Data entries:
****************************************
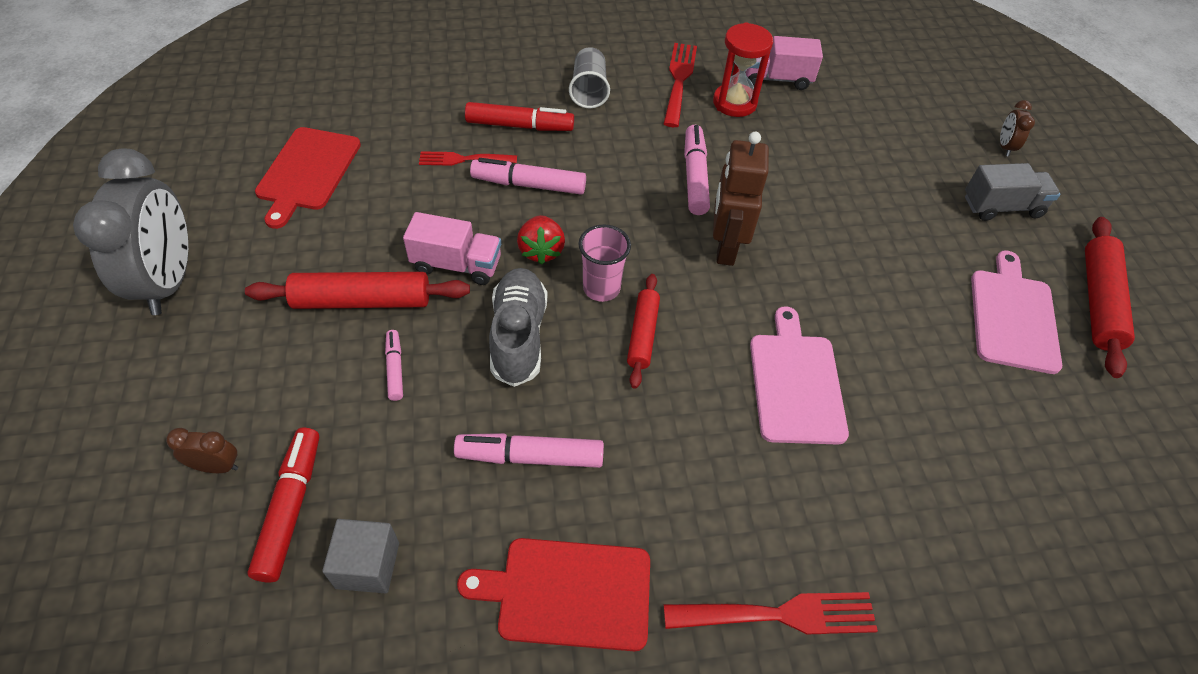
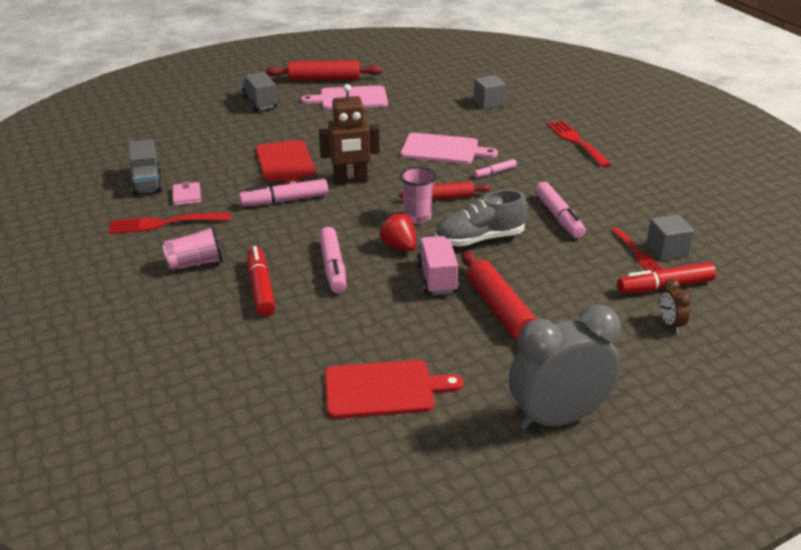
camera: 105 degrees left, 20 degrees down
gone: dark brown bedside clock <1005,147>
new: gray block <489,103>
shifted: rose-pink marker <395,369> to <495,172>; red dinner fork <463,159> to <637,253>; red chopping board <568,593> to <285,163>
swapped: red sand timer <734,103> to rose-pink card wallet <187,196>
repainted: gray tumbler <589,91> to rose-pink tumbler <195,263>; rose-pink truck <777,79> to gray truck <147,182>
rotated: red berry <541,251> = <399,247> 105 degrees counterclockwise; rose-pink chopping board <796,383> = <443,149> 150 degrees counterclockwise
****************************************
* [The task]:
Please print each entry exactly as given and keep pictures out of it.

* [Response for this exercise]:
camera: 105 degrees left, 20 degrees down
gone: dark brown bedside clock <1005,147>
new: gray block <489,103>
shifted: rose-pink marker <395,369> to <495,172>; red dinner fork <463,159> to <637,253>; red chopping board <568,593> to <285,163>
swapped: red sand timer <734,103> to rose-pink card wallet <187,196>
repainted: gray tumbler <589,91> to rose-pink tumbler <195,263>; rose-pink truck <777,79> to gray truck <147,182>
rotated: red berry <541,251> = <399,247> 105 degrees counterclockwise; rose-pink chopping board <796,383> = <443,149> 150 degrees counterclockwise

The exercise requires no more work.